What to produce:
Produce the records below again, word for word, but stop after the line that contains "What was the cap".

Dataset entries:

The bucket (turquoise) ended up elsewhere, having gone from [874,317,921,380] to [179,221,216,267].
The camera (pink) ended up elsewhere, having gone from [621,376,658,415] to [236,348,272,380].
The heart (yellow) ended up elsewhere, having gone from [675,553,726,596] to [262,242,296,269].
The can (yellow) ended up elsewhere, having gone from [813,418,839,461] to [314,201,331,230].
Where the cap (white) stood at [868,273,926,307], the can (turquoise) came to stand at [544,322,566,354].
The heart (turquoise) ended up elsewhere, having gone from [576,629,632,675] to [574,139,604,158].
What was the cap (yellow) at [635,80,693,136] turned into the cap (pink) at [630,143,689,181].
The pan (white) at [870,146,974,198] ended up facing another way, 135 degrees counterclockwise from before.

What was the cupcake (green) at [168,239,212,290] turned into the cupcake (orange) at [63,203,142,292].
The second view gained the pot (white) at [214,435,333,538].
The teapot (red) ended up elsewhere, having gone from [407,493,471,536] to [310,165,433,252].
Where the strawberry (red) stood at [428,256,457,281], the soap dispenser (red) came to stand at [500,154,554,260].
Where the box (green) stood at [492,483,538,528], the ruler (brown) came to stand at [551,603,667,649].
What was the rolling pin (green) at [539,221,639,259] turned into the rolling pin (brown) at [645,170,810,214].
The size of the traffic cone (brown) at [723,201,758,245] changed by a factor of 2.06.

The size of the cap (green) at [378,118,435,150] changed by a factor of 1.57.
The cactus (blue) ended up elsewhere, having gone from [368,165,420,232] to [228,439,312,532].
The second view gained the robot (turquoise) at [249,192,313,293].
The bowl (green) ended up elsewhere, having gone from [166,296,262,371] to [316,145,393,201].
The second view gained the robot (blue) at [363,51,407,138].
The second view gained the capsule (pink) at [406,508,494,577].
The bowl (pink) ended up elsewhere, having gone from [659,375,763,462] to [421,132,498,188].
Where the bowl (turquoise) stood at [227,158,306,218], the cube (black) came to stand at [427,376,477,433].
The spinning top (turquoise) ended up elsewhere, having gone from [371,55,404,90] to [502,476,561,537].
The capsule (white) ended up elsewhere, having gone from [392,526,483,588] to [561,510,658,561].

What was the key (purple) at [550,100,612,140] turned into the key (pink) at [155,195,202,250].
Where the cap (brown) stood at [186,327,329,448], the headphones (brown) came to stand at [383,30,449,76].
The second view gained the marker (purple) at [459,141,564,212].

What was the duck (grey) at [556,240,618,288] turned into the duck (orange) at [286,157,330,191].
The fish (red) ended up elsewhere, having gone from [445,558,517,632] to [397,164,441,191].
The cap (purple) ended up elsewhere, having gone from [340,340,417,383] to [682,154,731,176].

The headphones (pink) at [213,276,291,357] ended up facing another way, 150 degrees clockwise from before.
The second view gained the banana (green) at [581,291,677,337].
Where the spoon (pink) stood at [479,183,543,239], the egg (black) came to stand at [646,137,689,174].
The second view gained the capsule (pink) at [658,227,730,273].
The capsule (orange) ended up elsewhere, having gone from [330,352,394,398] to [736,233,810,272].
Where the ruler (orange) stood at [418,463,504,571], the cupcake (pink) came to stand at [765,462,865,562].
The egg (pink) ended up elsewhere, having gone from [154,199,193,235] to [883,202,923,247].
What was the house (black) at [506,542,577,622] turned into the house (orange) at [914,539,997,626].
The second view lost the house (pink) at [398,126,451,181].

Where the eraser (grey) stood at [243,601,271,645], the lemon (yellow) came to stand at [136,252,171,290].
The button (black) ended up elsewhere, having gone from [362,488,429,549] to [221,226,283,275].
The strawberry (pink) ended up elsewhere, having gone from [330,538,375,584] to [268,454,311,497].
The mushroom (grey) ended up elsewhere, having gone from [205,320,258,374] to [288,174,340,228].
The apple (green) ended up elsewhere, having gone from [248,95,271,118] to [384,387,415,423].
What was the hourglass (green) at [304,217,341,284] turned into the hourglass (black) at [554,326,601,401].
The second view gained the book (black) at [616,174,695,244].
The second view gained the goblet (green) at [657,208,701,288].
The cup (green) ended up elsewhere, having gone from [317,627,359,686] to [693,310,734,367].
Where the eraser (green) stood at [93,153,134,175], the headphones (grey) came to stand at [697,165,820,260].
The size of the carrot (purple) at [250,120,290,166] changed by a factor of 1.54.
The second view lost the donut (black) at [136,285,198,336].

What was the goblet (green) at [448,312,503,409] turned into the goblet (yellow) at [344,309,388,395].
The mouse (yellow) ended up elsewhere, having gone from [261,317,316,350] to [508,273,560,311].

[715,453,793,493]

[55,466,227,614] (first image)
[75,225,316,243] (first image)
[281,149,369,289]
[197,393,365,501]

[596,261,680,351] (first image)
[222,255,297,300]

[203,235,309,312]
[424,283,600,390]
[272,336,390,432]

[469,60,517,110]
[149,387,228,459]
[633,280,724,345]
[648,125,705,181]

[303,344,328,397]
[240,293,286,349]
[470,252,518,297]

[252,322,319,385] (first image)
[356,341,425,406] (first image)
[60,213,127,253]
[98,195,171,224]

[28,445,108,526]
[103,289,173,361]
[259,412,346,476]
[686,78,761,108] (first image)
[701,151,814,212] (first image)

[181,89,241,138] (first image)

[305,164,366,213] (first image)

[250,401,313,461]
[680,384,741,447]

Your response:
The bucket (turquoise) ended up elsewhere, having gone from [874,317,921,380] to [179,221,216,267].
The camera (pink) ended up elsewhere, having gone from [621,376,658,415] to [236,348,272,380].
The heart (yellow) ended up elsewhere, having gone from [675,553,726,596] to [262,242,296,269].
The can (yellow) ended up elsewhere, having gone from [813,418,839,461] to [314,201,331,230].
Where the cap (white) stood at [868,273,926,307], the can (turquoise) came to stand at [544,322,566,354].
The heart (turquoise) ended up elsewhere, having gone from [576,629,632,675] to [574,139,604,158].
What was the cap (yellow) at [635,80,693,136] turned into the cap (pink) at [630,143,689,181].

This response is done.